EXERCISE >> Look below for the line with "(623, 318) = (301, 191): yellow", then give it again exactly, along with every line that comes after it, the final line included.

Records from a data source

******

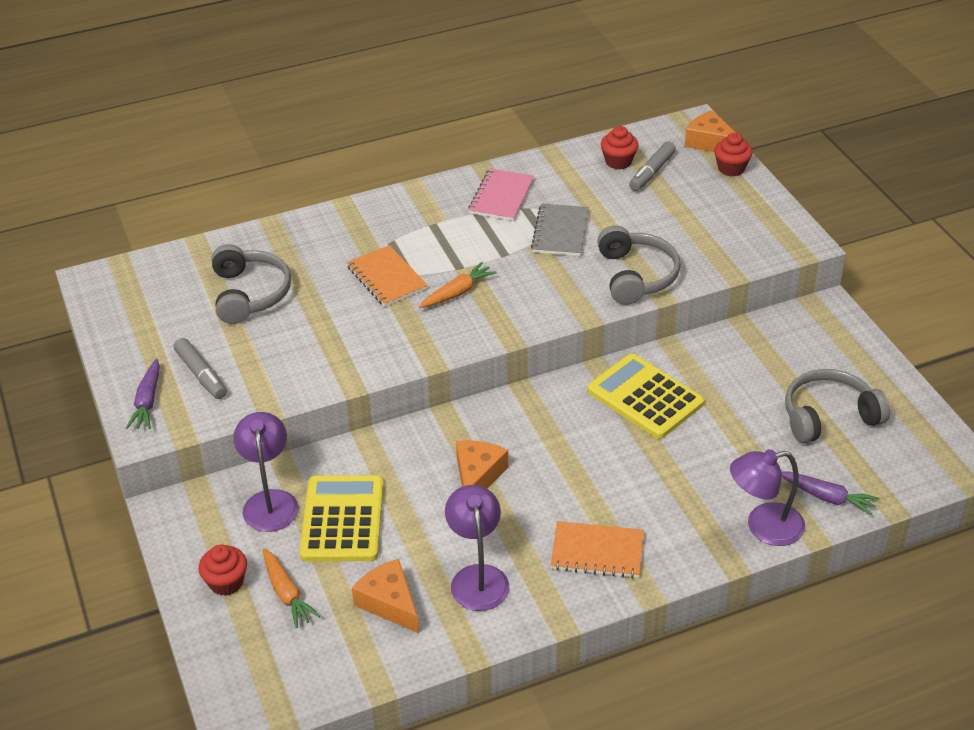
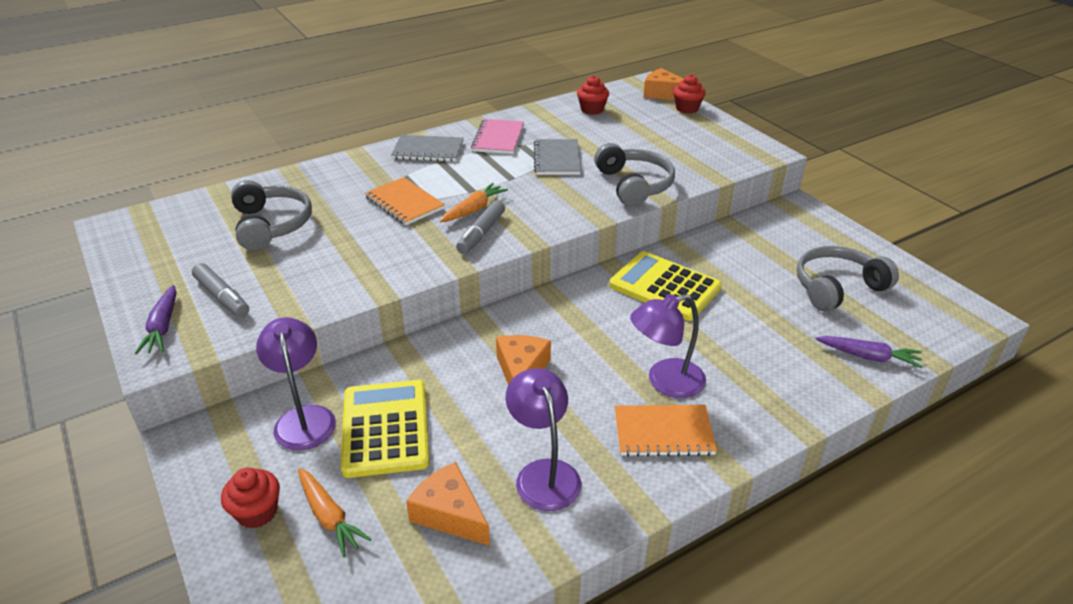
camera: 10 degrees left, 5 degrees down
(421, 208) = (428, 150): none -> grey notebook
(652, 172) = (622, 115): grey marker -> grey marker (481, 233)
(763, 527) = (820, 390): purple lamp -> purple lamp (665, 382)

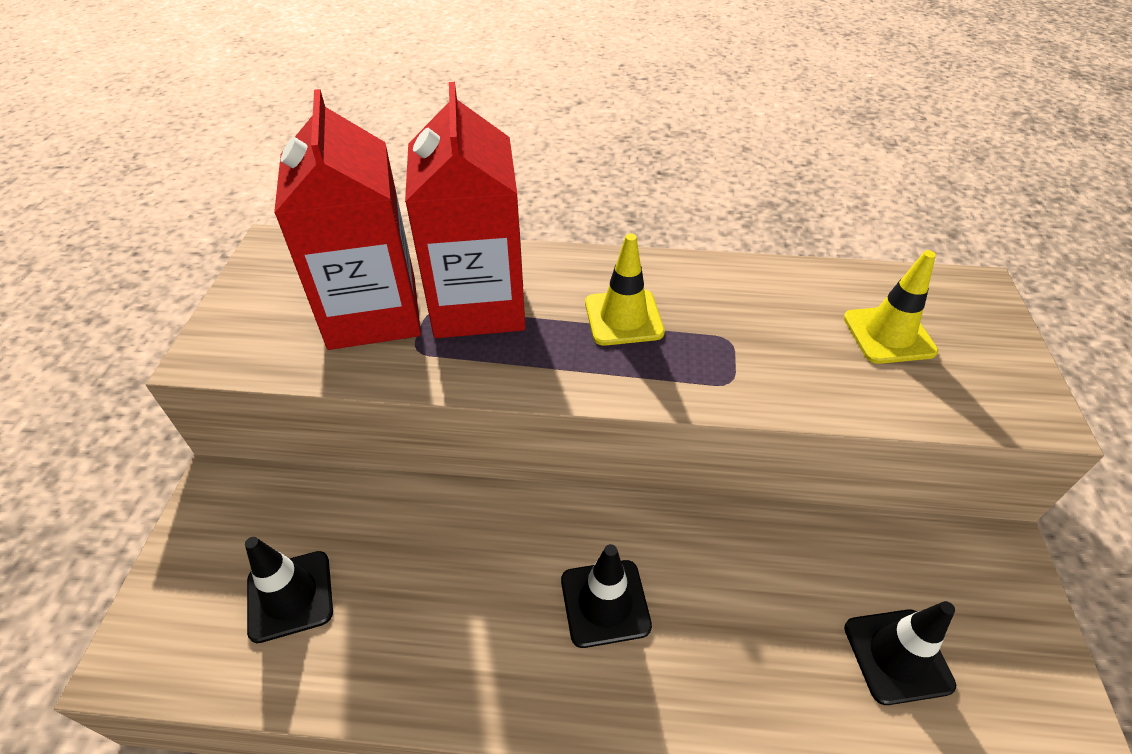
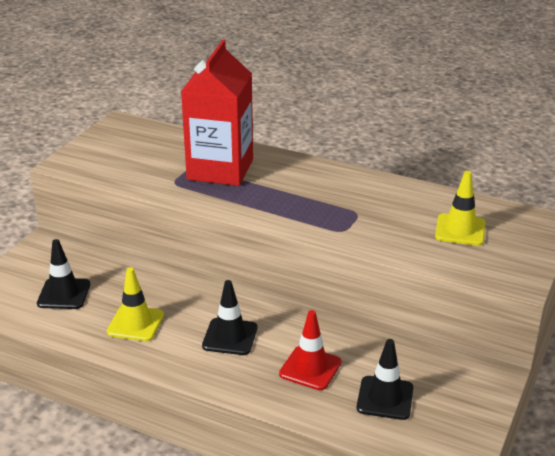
camera: 20 degrees right, 15 degrees down
(373, 313) = (159, 162): red carton -> none
(623, 318) = (301, 191): yellow traffic cone -> yellow traffic cone (135, 323)
(758, 630) = (310, 368): none -> red traffic cone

******

EXERCISE OUTPUT >>
(623, 318) = (301, 191): yellow traffic cone -> yellow traffic cone (135, 323)
(758, 630) = (310, 368): none -> red traffic cone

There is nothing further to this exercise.